:: About this task ::
Using the listing below, keep only the lines with the word "none" and copy them.

:: Material for this task ::
═══

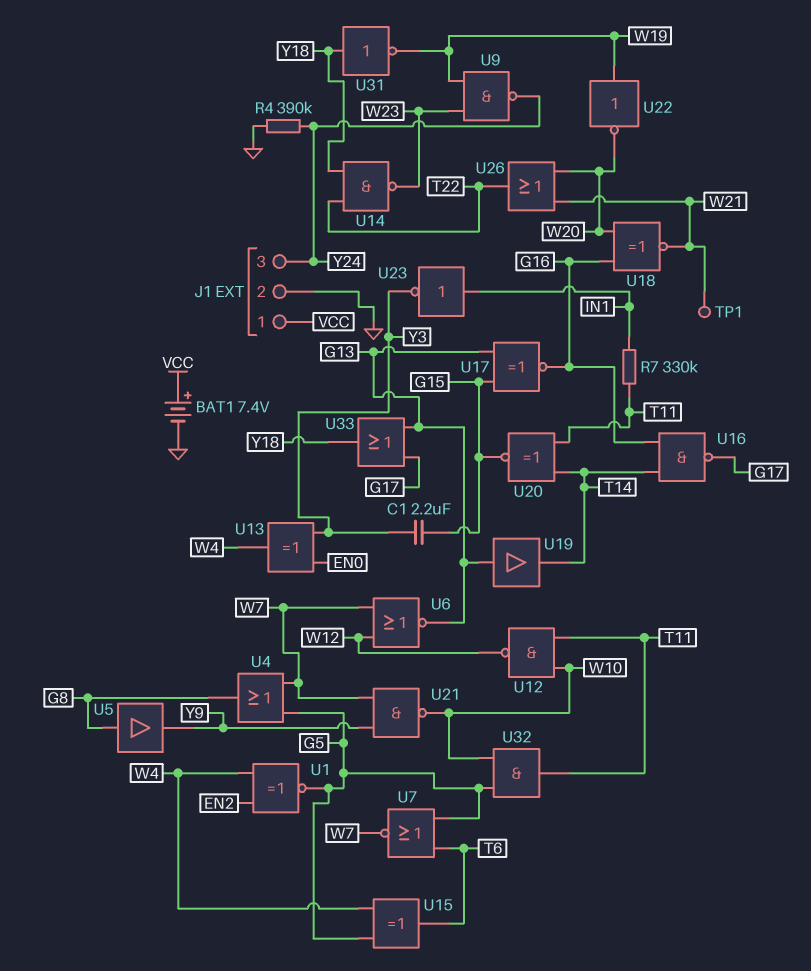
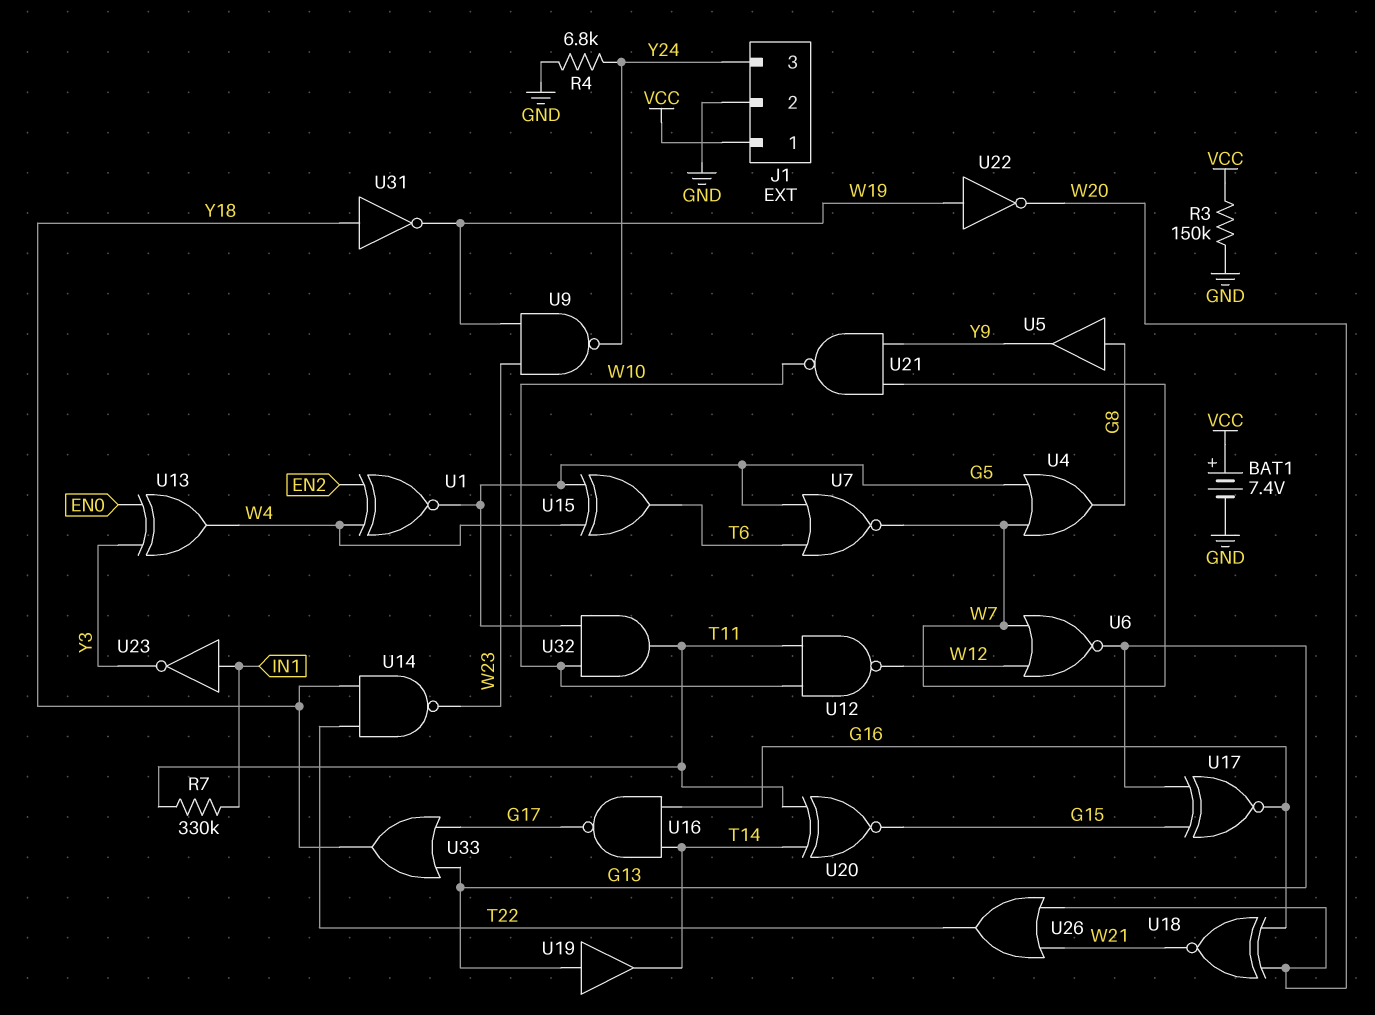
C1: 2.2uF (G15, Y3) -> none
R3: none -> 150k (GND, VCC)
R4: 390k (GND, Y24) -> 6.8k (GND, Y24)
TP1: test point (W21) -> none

═══

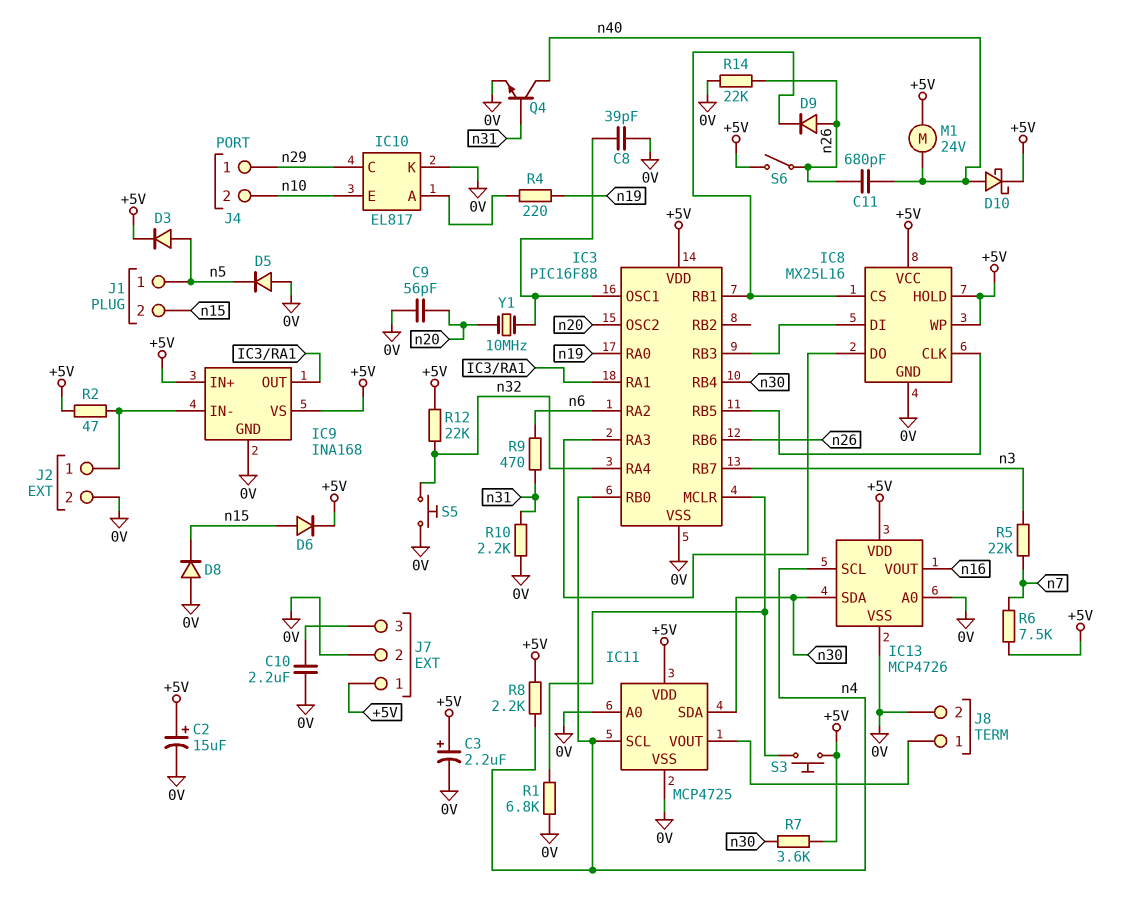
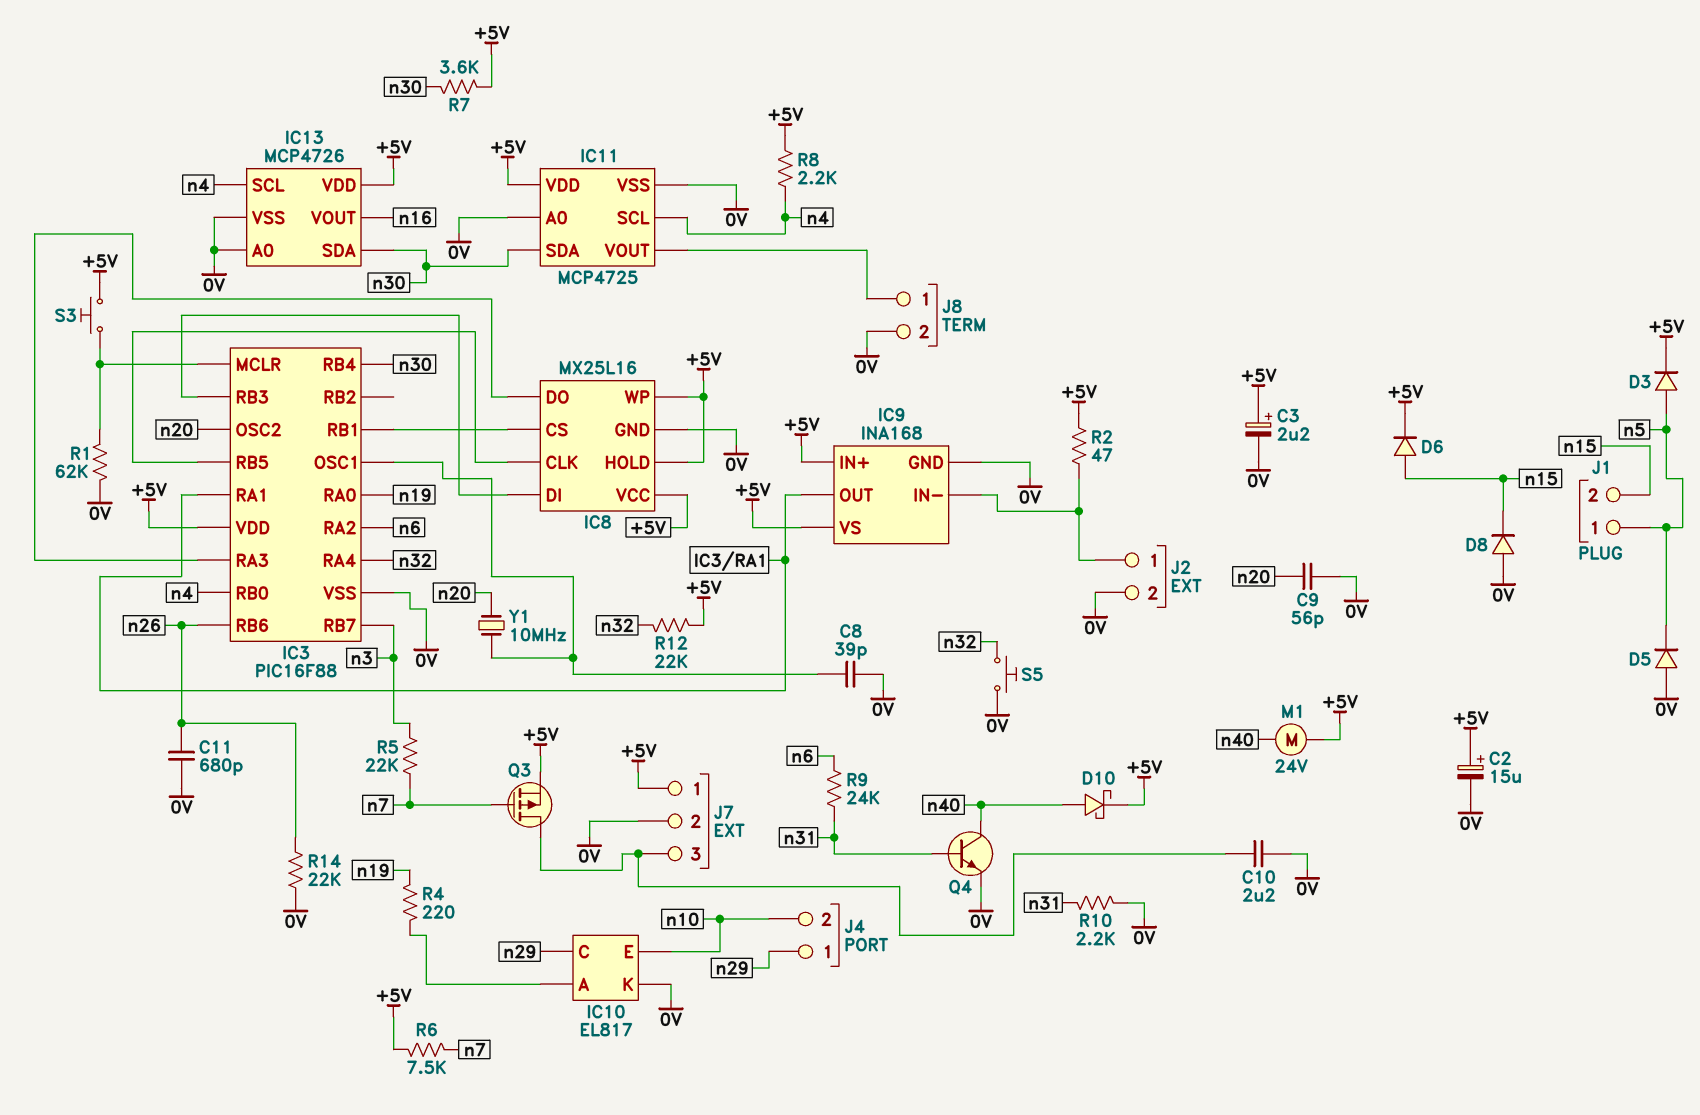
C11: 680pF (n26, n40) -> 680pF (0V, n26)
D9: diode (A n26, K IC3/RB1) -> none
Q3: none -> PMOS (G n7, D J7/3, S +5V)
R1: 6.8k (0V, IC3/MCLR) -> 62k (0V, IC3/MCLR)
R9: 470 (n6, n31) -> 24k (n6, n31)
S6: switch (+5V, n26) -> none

═══

:: Task response ::
C1: 2.2uF (G15, Y3) -> none
R3: none -> 150k (GND, VCC)
TP1: test point (W21) -> none
D9: diode (A n26, K IC3/RB1) -> none
Q3: none -> PMOS (G n7, D J7/3, S +5V)
S6: switch (+5V, n26) -> none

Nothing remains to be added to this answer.